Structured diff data
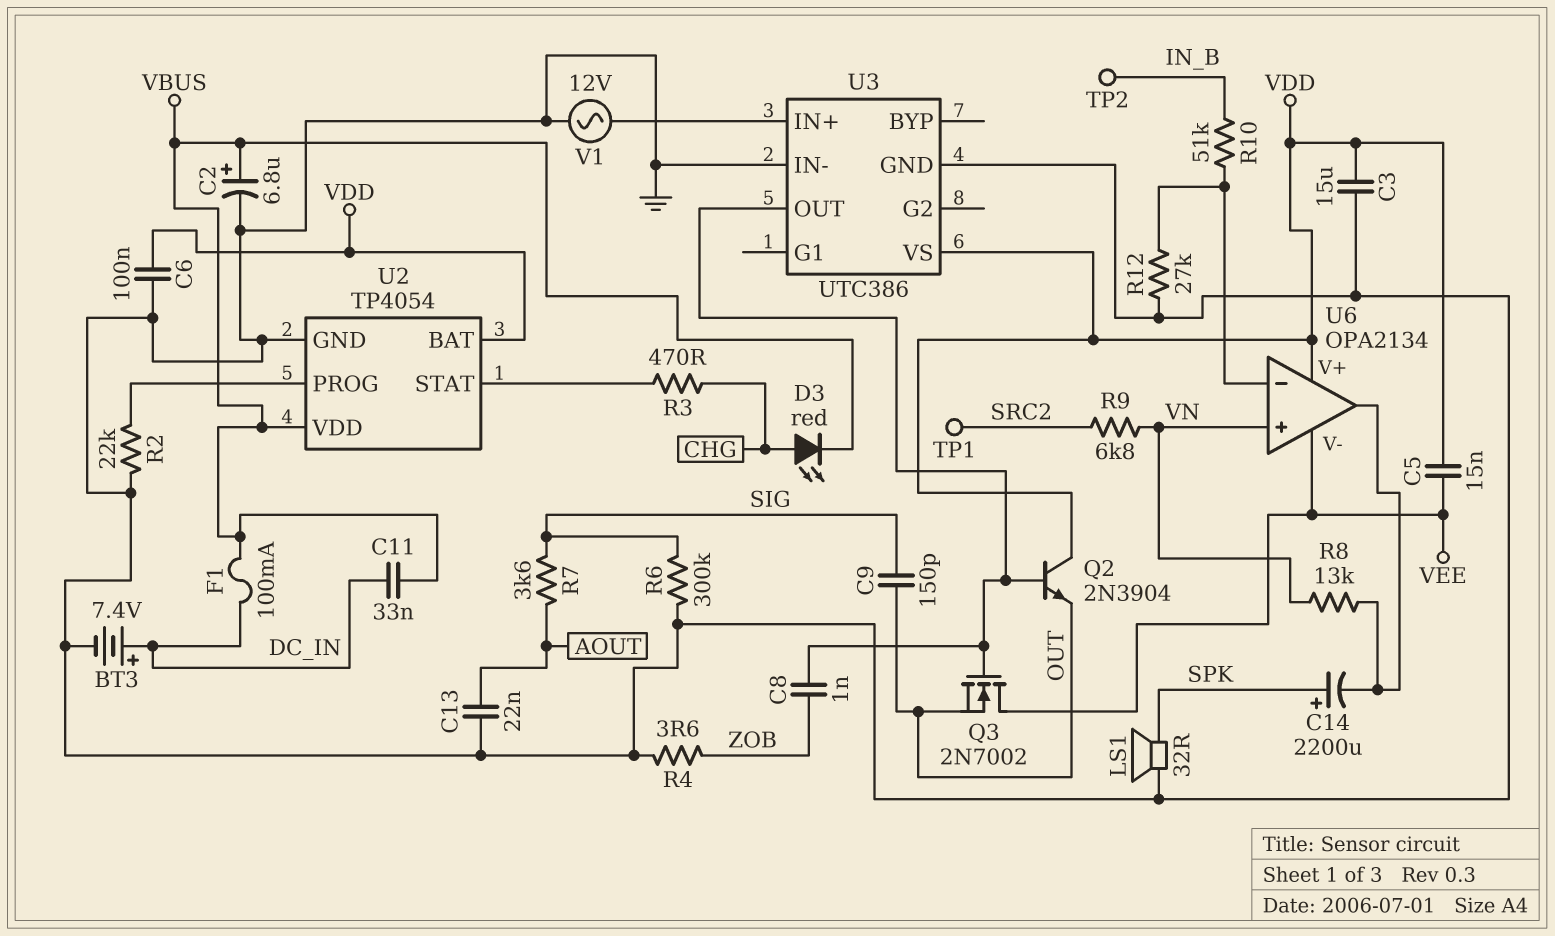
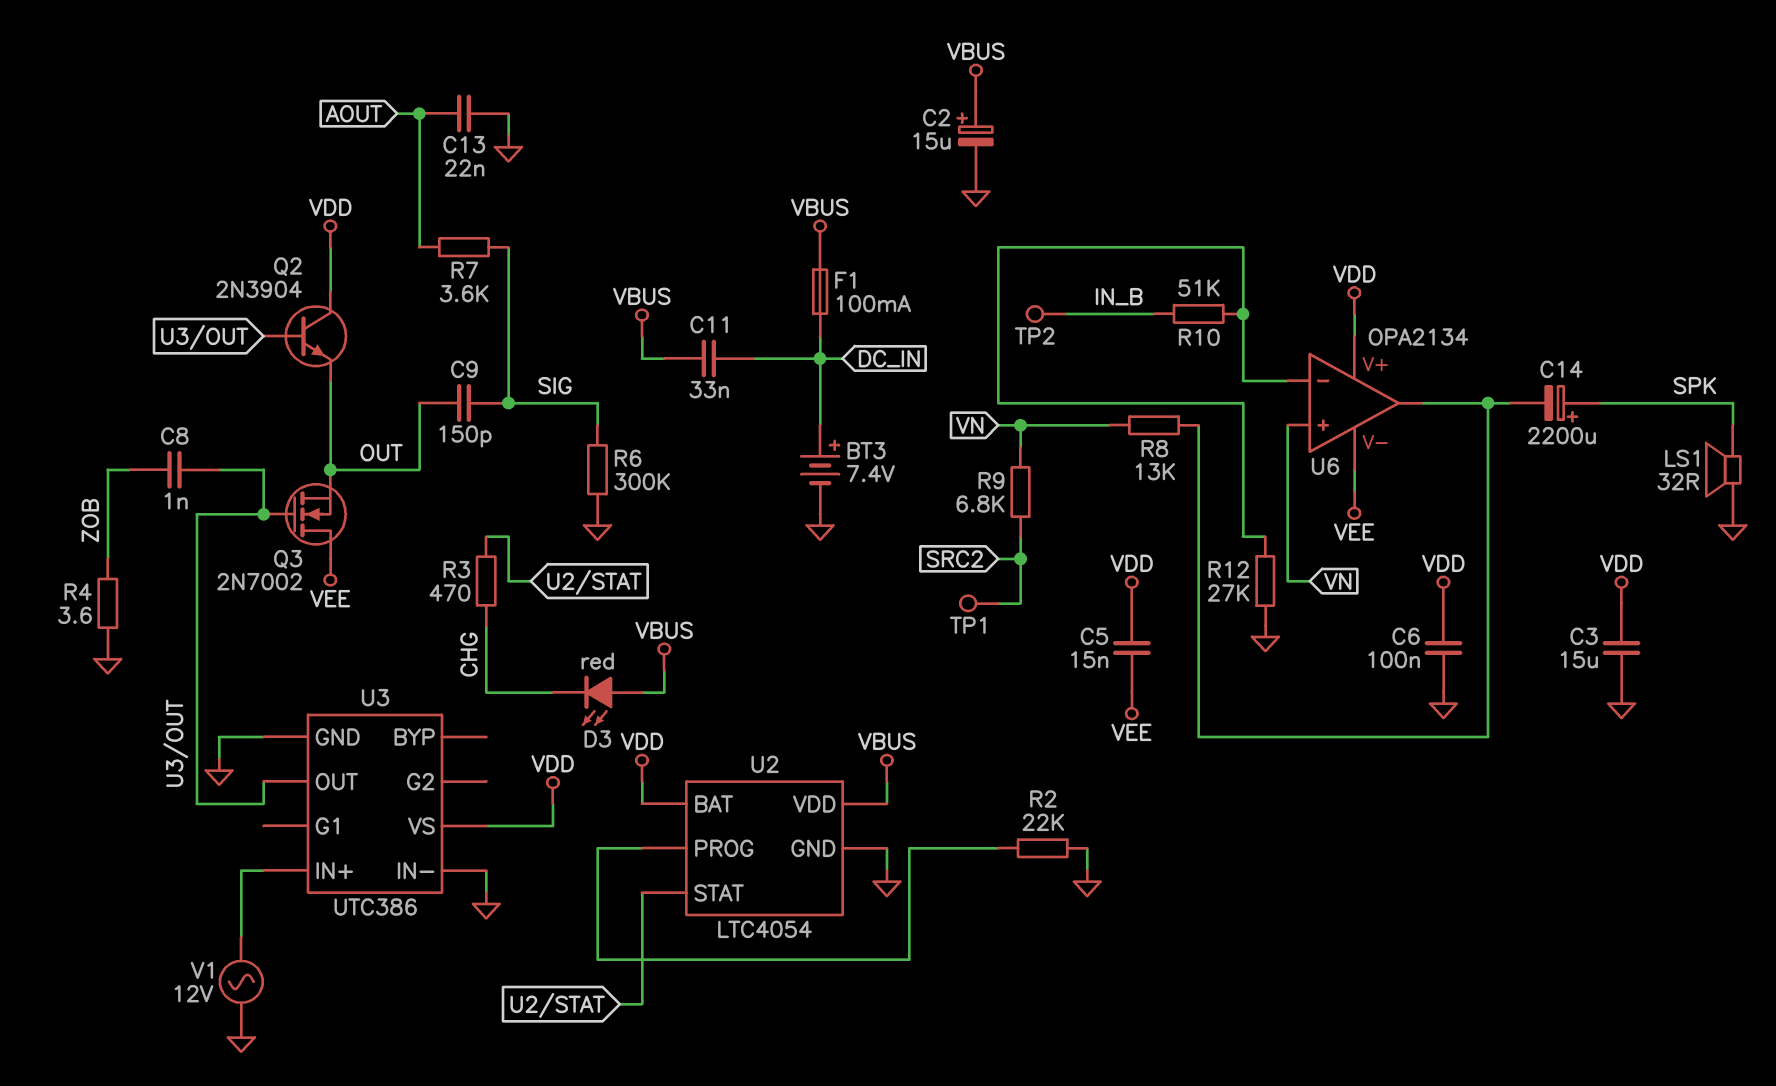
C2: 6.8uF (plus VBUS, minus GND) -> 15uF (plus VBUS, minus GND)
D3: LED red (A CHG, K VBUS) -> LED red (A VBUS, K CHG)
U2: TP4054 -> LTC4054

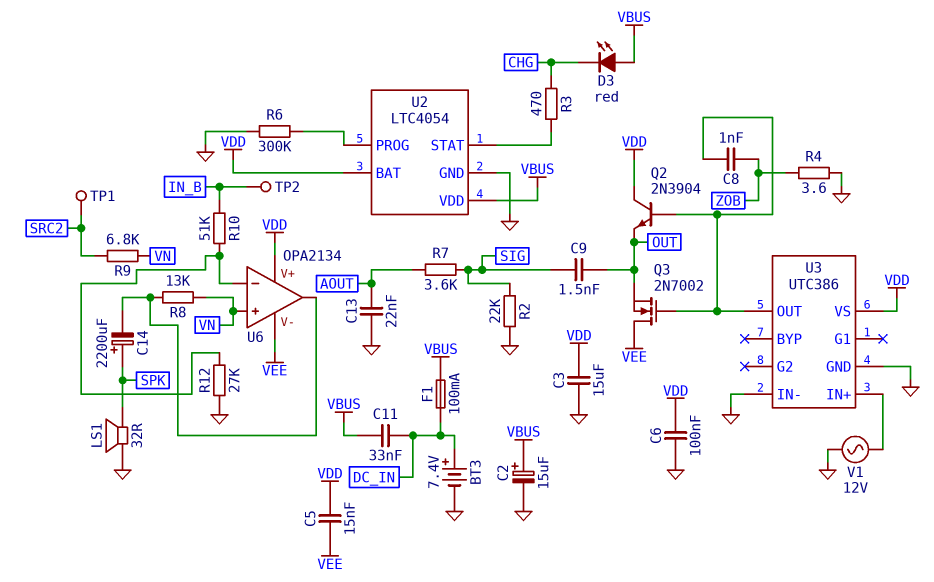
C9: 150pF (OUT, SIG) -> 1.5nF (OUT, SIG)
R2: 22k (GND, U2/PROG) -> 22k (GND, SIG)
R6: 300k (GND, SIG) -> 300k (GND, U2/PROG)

WHAT THE EXERCISE ASKS: Repeat each line of the records exactly, dropping the pictures.

ANSWER TO THIS PROBLEM:
C2: 6.8uF (plus VBUS, minus GND) -> 15uF (plus VBUS, minus GND)
D3: LED red (A CHG, K VBUS) -> LED red (A VBUS, K CHG)
U2: TP4054 -> LTC4054

C9: 150pF (OUT, SIG) -> 1.5nF (OUT, SIG)
R2: 22k (GND, U2/PROG) -> 22k (GND, SIG)
R6: 300k (GND, SIG) -> 300k (GND, U2/PROG)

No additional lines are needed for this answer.